→ Work to complete
A stretch of the entries below is to be set down exactly, running from the line with "first_place: [344, 236]" through the line with "second_place: [568, 244]", both included, and no other line.

Data records
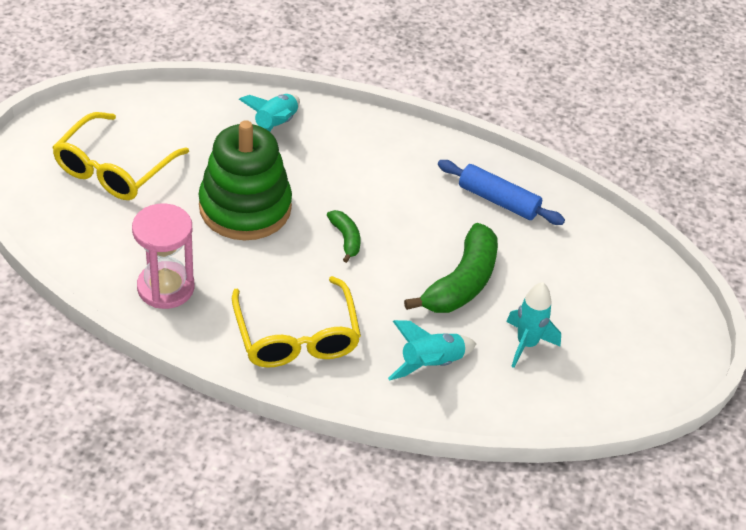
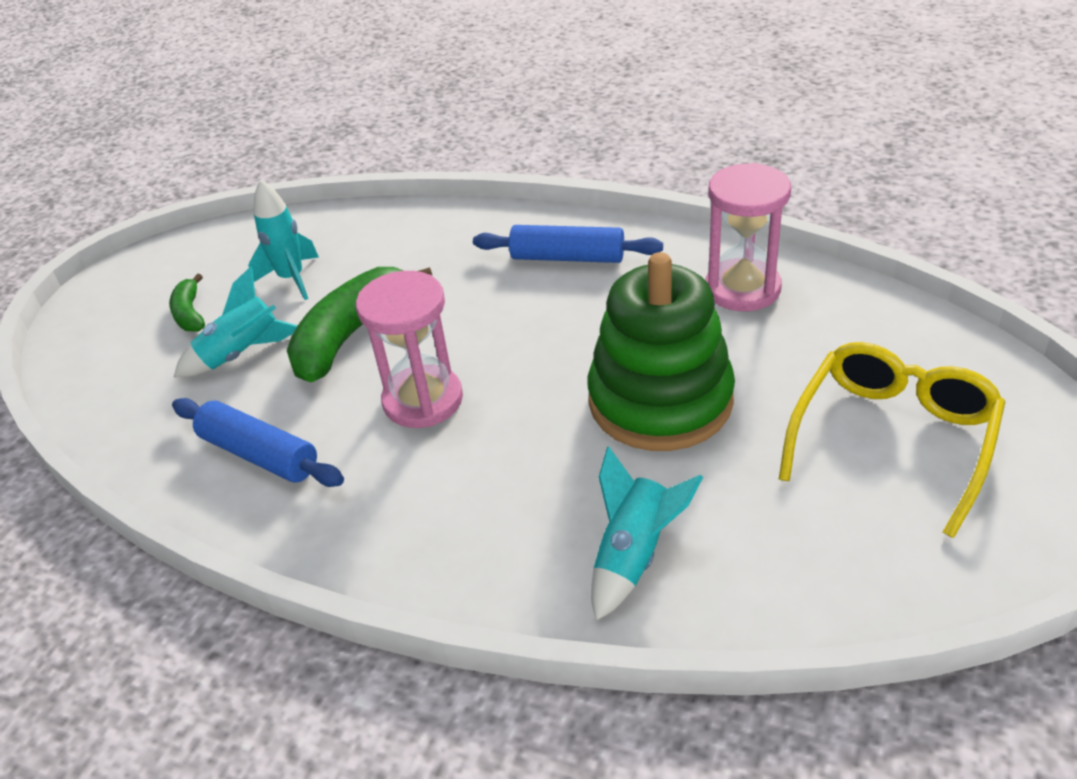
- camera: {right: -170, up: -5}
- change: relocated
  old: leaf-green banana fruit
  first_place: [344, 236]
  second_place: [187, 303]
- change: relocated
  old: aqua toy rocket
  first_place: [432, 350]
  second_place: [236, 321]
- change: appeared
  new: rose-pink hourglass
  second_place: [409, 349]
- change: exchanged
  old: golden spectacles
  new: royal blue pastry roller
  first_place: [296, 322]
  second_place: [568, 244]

---

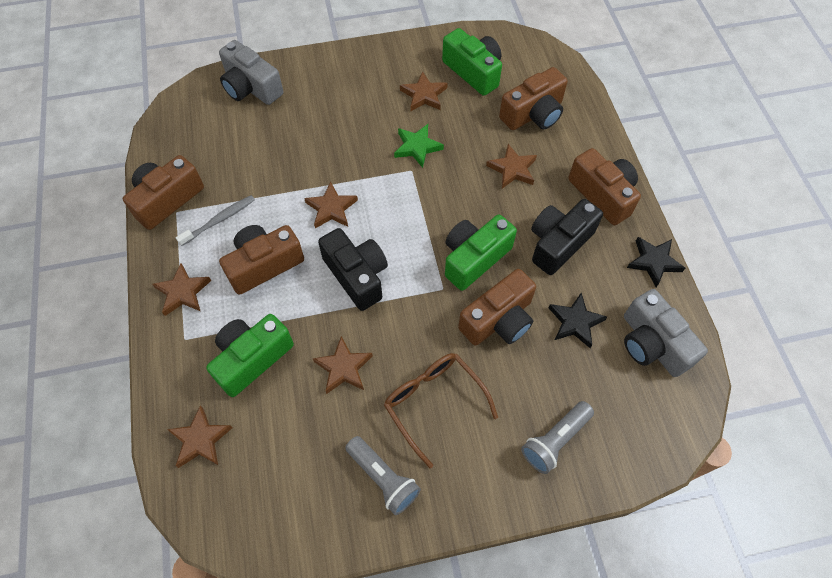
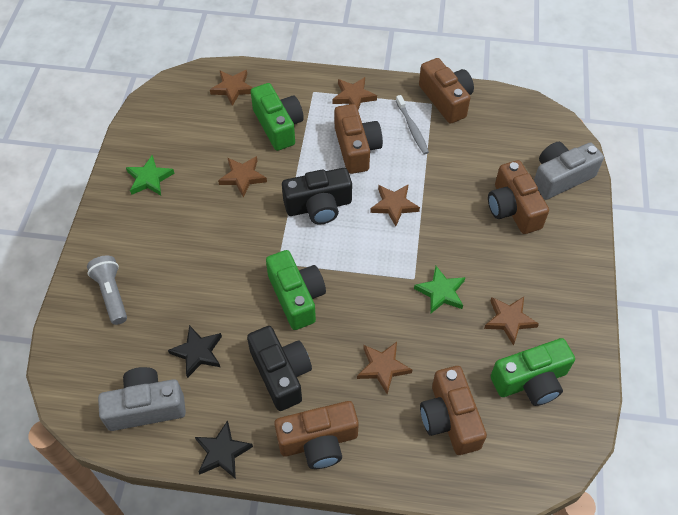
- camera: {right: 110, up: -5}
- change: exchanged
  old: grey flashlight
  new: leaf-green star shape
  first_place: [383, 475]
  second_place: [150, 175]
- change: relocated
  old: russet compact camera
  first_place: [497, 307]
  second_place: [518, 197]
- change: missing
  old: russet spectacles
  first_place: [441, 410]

→ Your response
  first_place: [344, 236]
  second_place: [187, 303]
- change: relocated
  old: aqua toy rocket
  first_place: [432, 350]
  second_place: [236, 321]
- change: appeared
  new: rose-pink hourglass
  second_place: [409, 349]
- change: exchanged
  old: golden spectacles
  new: royal blue pastry roller
  first_place: [296, 322]
  second_place: [568, 244]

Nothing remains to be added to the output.